## WORK INSTRUCTIONS
Count the lines of the records below that hold the word "cyan", and give only the number.
══════════════════════════════
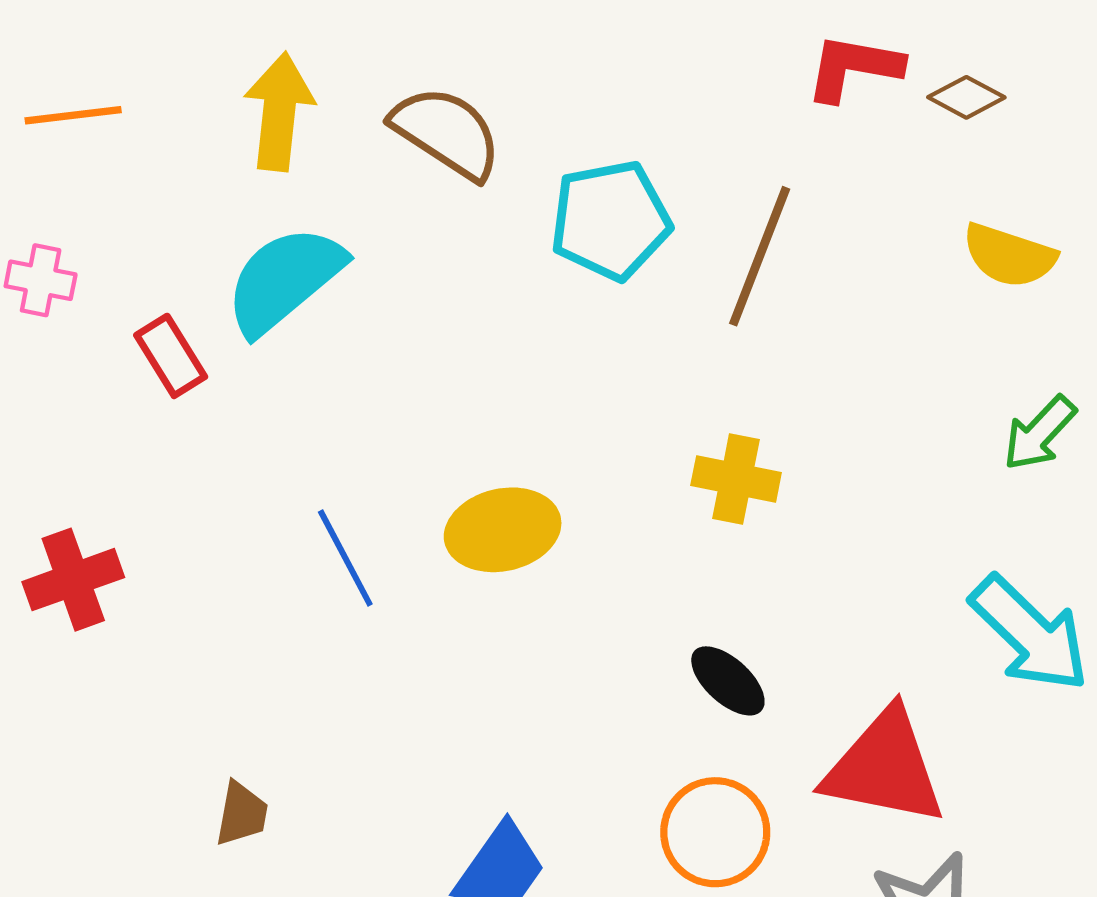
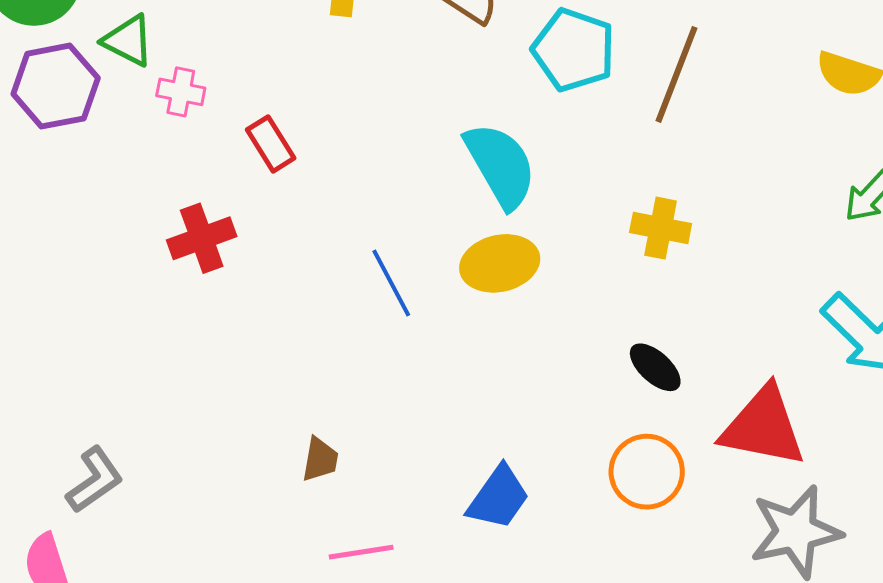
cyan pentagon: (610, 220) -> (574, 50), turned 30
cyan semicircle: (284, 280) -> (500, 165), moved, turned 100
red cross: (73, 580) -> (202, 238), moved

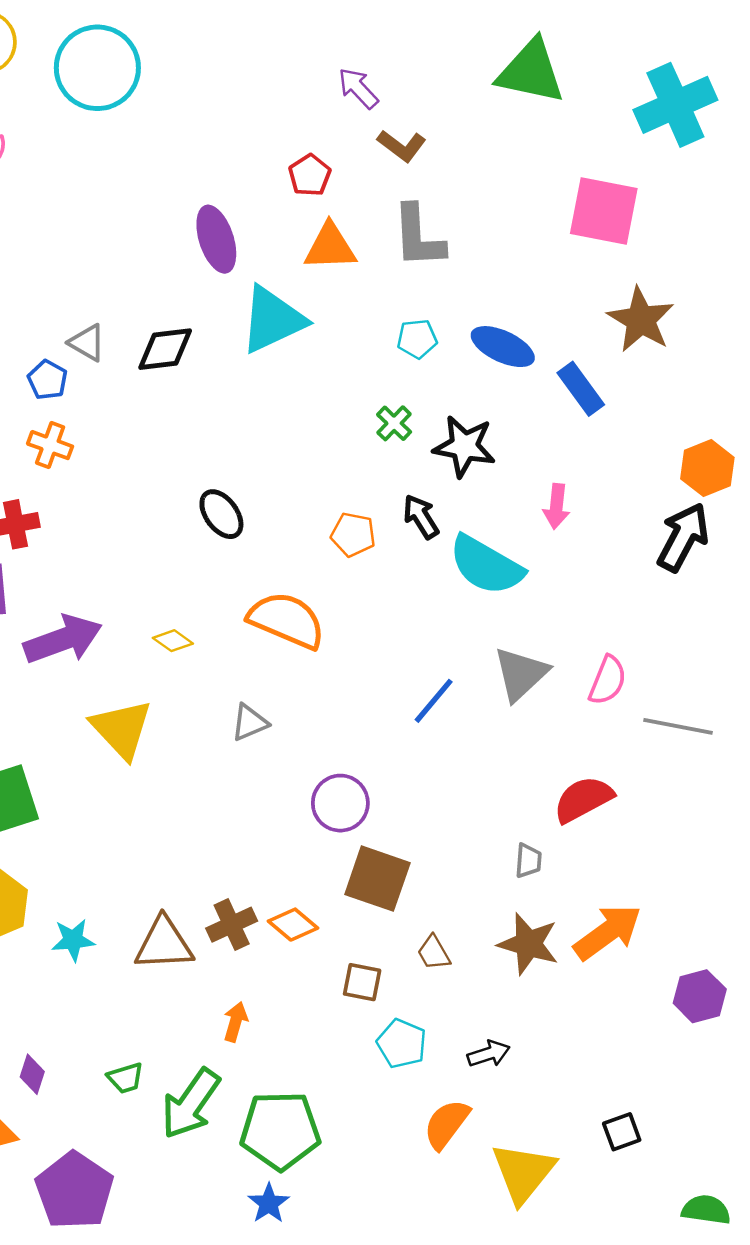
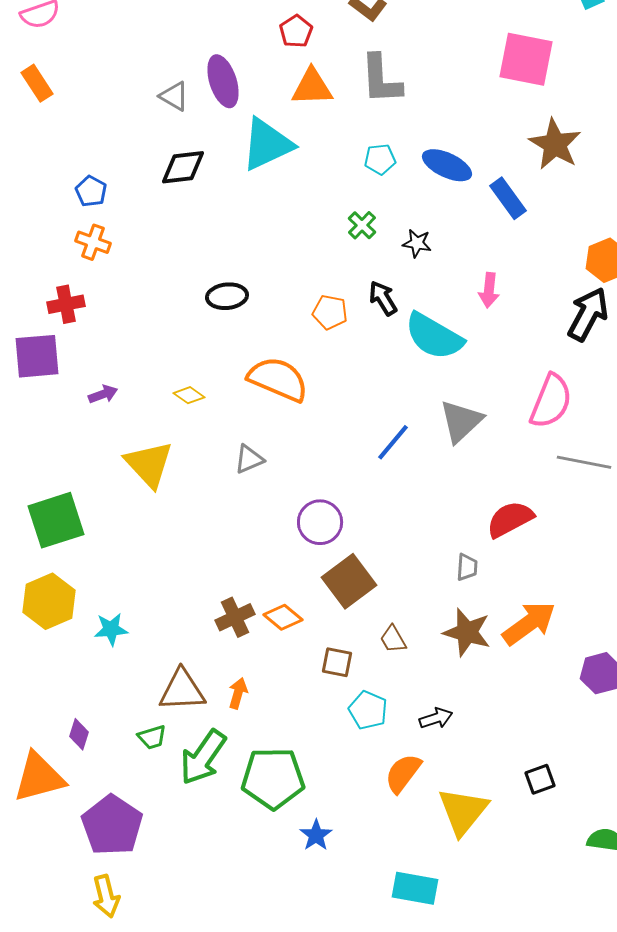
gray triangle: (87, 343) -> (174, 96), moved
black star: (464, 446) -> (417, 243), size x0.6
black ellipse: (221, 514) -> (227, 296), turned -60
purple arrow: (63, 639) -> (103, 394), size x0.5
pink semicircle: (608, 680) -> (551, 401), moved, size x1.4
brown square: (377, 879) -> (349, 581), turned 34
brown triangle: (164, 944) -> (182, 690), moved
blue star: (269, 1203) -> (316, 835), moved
══════════════════════════════
## PROBLEM SOLUTION
2